-------- MATERIAL PROVIDED --------
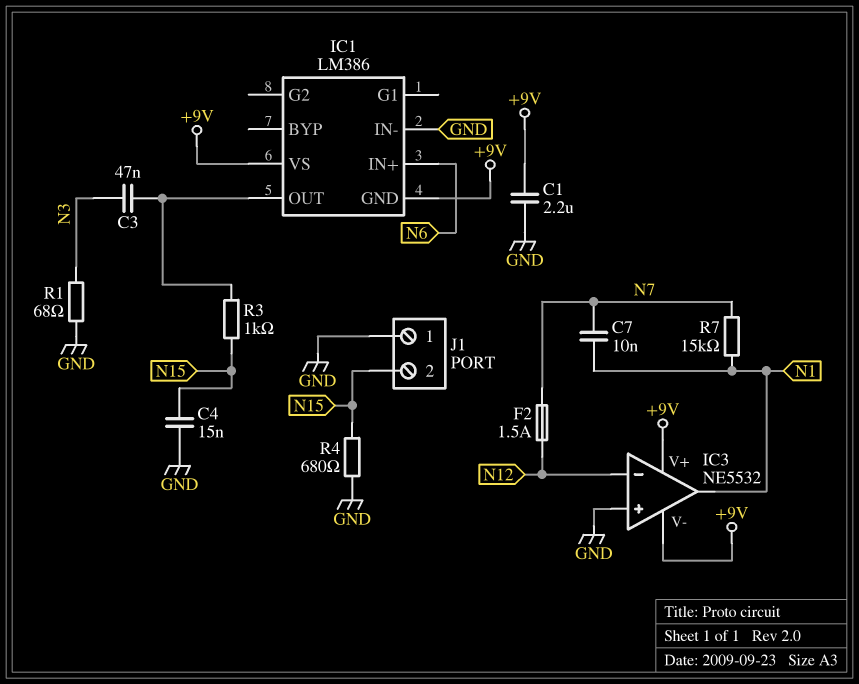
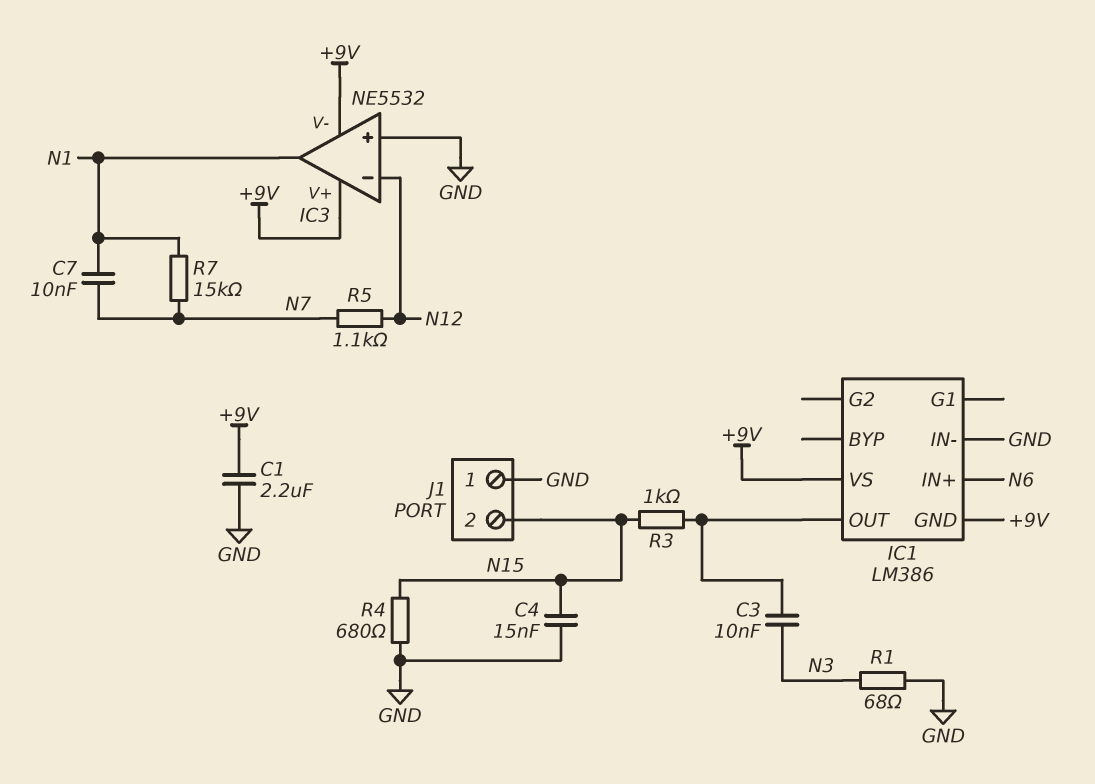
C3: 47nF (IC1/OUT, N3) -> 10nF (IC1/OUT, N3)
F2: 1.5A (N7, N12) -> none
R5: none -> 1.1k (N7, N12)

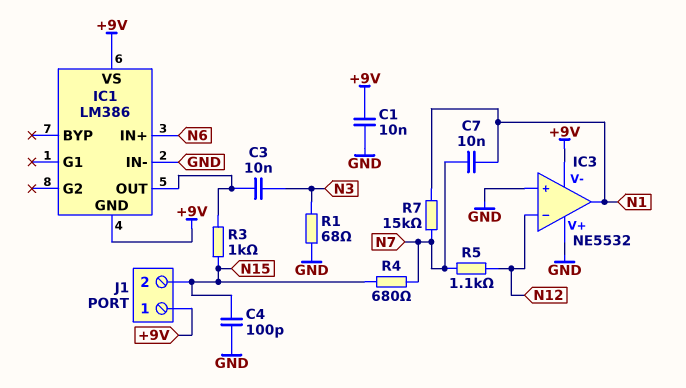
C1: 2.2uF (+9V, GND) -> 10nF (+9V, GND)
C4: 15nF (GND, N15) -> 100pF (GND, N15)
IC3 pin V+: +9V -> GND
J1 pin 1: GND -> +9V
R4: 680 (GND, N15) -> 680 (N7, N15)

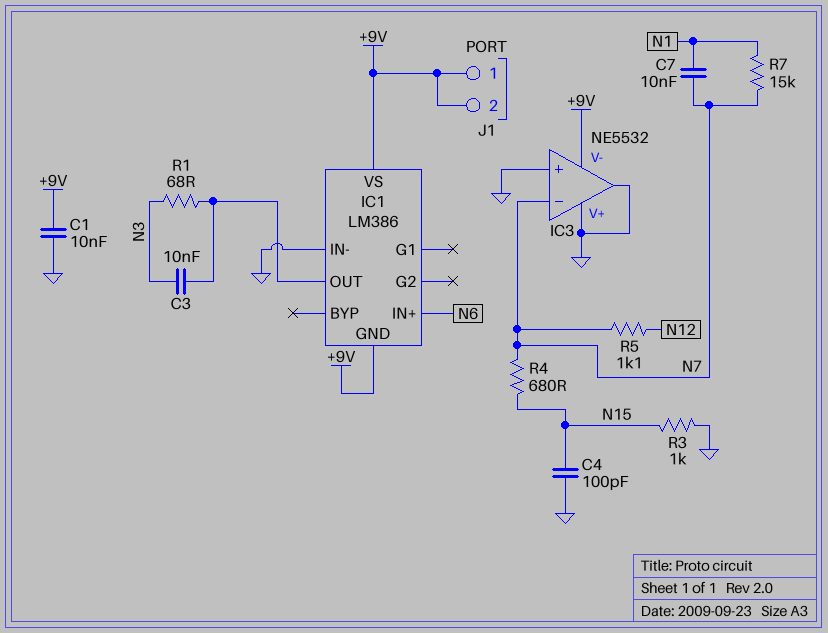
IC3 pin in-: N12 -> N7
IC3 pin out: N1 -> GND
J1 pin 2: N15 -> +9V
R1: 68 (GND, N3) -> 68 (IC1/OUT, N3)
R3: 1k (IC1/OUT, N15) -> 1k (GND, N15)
--------
What you return must match each record exactly and contain no images.

C3: 47nF (IC1/OUT, N3) -> 10nF (IC1/OUT, N3)
F2: 1.5A (N7, N12) -> none
R5: none -> 1.1k (N7, N12)

C1: 2.2uF (+9V, GND) -> 10nF (+9V, GND)
C4: 15nF (GND, N15) -> 100pF (GND, N15)
IC3 pin V+: +9V -> GND
J1 pin 1: GND -> +9V
R4: 680 (GND, N15) -> 680 (N7, N15)

IC3 pin in-: N12 -> N7
IC3 pin out: N1 -> GND
J1 pin 2: N15 -> +9V
R1: 68 (GND, N3) -> 68 (IC1/OUT, N3)
R3: 1k (IC1/OUT, N15) -> 1k (GND, N15)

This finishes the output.